## [Data extracted from a collection]

*** Begin section ***

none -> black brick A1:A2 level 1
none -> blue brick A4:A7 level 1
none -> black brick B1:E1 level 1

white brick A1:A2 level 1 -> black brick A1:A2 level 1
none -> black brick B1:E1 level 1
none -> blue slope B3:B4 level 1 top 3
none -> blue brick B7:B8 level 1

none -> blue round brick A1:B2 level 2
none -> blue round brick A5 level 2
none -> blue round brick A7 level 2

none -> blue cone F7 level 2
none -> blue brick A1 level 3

*** End section ***
*** Begin section ***

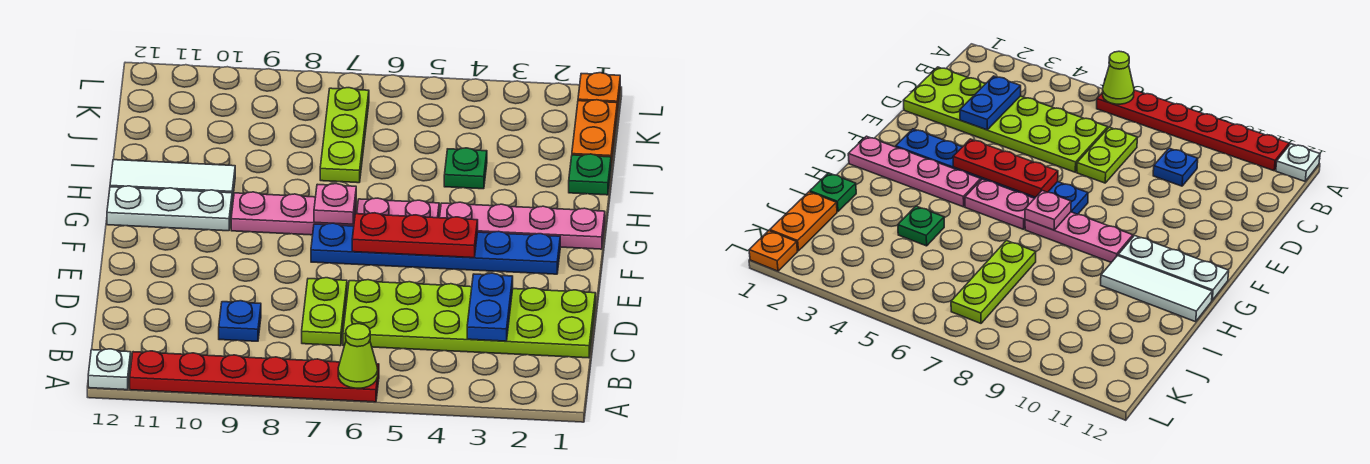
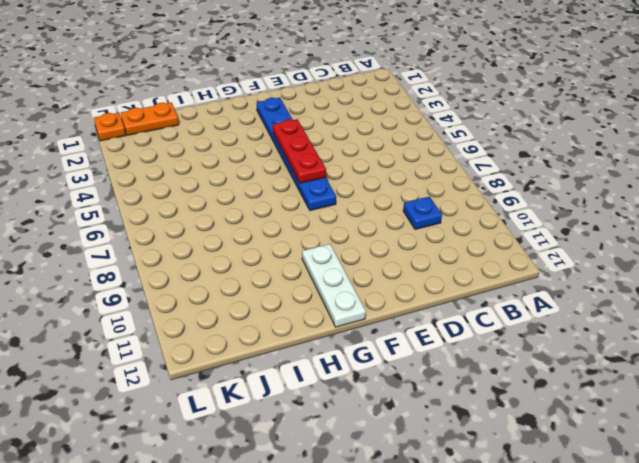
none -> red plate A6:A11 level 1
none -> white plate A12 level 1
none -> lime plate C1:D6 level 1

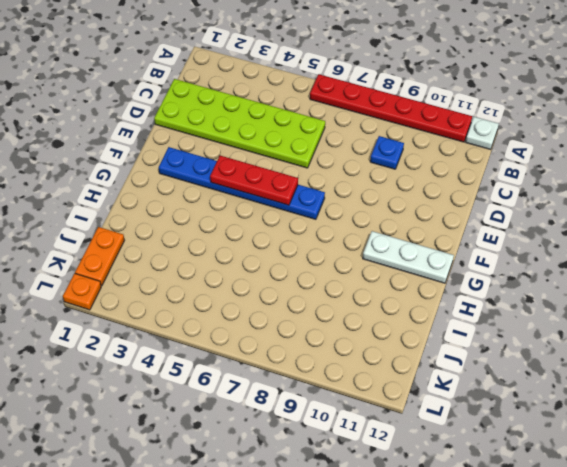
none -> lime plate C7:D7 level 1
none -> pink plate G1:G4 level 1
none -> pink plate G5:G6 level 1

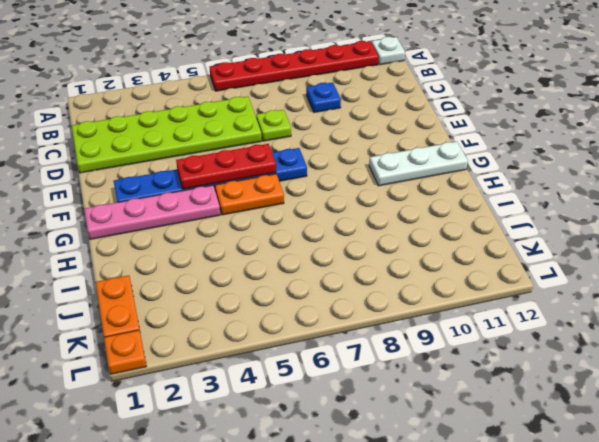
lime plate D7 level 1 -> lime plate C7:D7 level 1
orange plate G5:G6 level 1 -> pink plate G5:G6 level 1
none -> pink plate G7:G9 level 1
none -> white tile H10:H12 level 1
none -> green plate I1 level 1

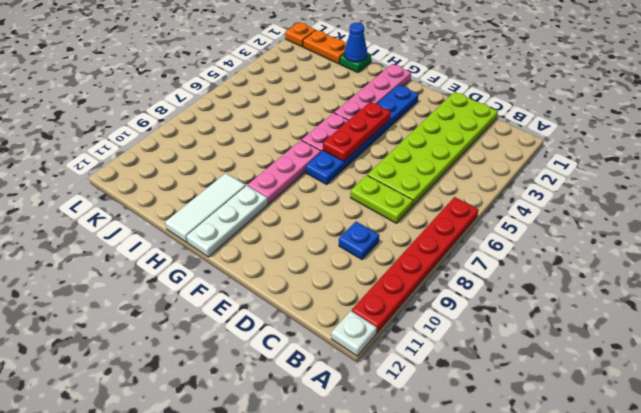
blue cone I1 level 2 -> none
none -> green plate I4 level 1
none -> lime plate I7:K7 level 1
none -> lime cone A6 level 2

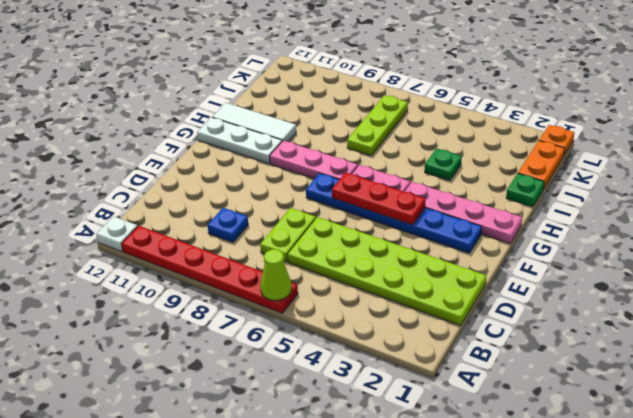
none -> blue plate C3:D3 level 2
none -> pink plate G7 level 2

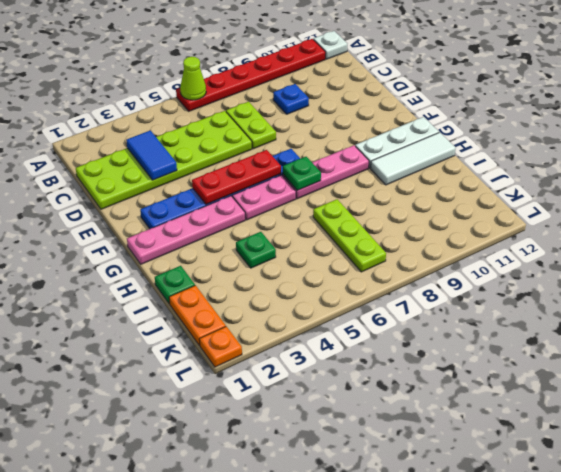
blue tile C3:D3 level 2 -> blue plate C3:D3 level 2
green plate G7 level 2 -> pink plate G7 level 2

*** End section ***

Set down precisely the lines above between the line holding "none -> black brick A1:A2 level 1" and the line holding "none -> blue brick A1 level 3", inclusive, and nothing beyond them.

none -> black brick A1:A2 level 1
none -> blue brick A4:A7 level 1
none -> black brick B1:E1 level 1

white brick A1:A2 level 1 -> black brick A1:A2 level 1
none -> black brick B1:E1 level 1
none -> blue slope B3:B4 level 1 top 3
none -> blue brick B7:B8 level 1

none -> blue round brick A1:B2 level 2
none -> blue round brick A5 level 2
none -> blue round brick A7 level 2

none -> blue cone F7 level 2
none -> blue brick A1 level 3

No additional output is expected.